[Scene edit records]

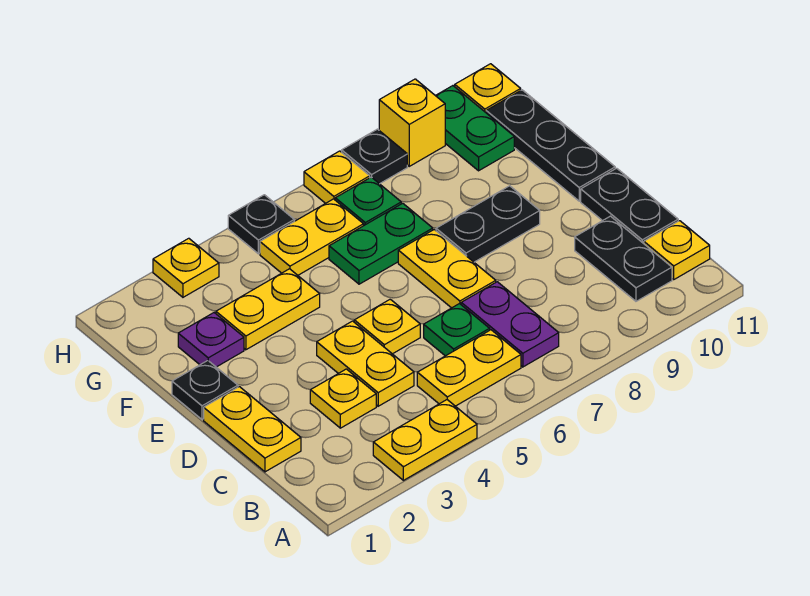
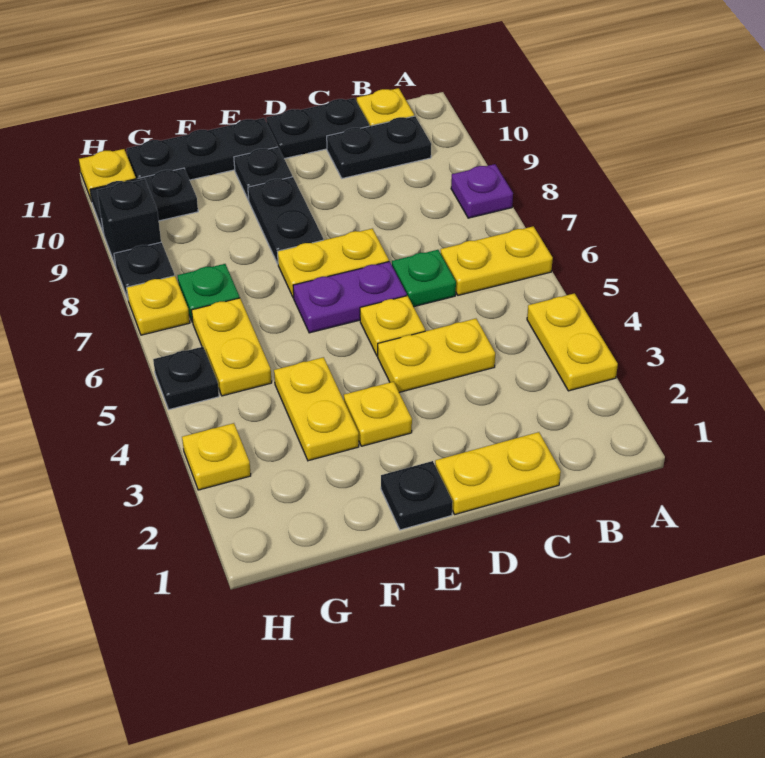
yellow plate B5:B6 level 1 -> yellow plate A6:B6 level 1
purple plate B7:C7 level 1 -> purple plate D6:E6 level 1
yellow plate C3 level 1 -> yellow plate E3 level 1
none -> black plate E10 level 1
purple plate F2 level 1 -> purple plate A8 level 1
green plate F6:F7 level 1 -> none
green plate G10:H10 level 1 -> black plate G10:H10 level 1
yellow brick H9 level 1 -> black brick H9 level 1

#### YOUR INSTRUCTIONS:
From the line containing "purple plate B7:C7" through the last line of the entries above, print each line exactly as it stands.

#### OUTPUT FOR THIS TASK:
purple plate B7:C7 level 1 -> purple plate D6:E6 level 1
yellow plate C3 level 1 -> yellow plate E3 level 1
none -> black plate E10 level 1
purple plate F2 level 1 -> purple plate A8 level 1
green plate F6:F7 level 1 -> none
green plate G10:H10 level 1 -> black plate G10:H10 level 1
yellow brick H9 level 1 -> black brick H9 level 1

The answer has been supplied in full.